[Start of section]
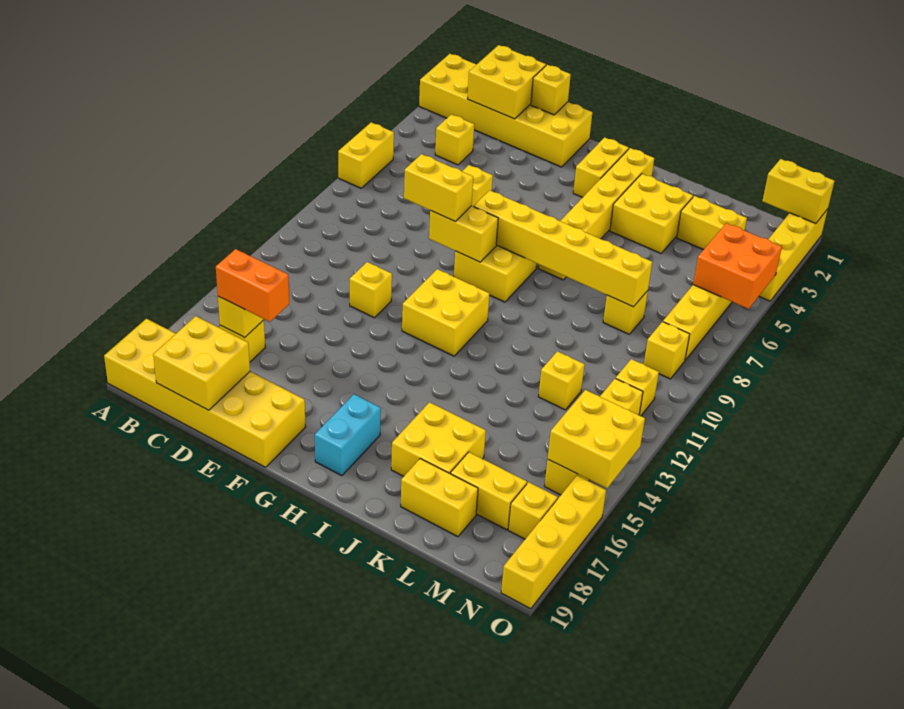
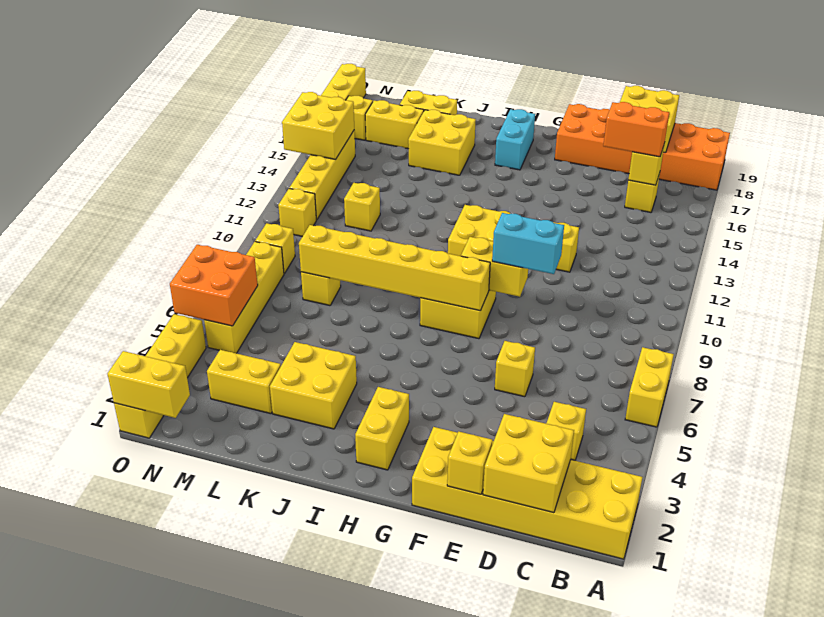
yellow brick A18:F19 level 1 -> orange brick A18:F19 level 1
yellow brick E9:F9 level 3 -> cyan brick E9:F9 level 3
yellow brick I2:I7 level 1 -> none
[End of section]
PROBLEM DETAILS:
Return the data exactly. Pictures stay out.

EXERCISE SOLUTION:
yellow brick A18:F19 level 1 -> orange brick A18:F19 level 1
yellow brick E9:F9 level 3 -> cyan brick E9:F9 level 3
yellow brick I2:I7 level 1 -> none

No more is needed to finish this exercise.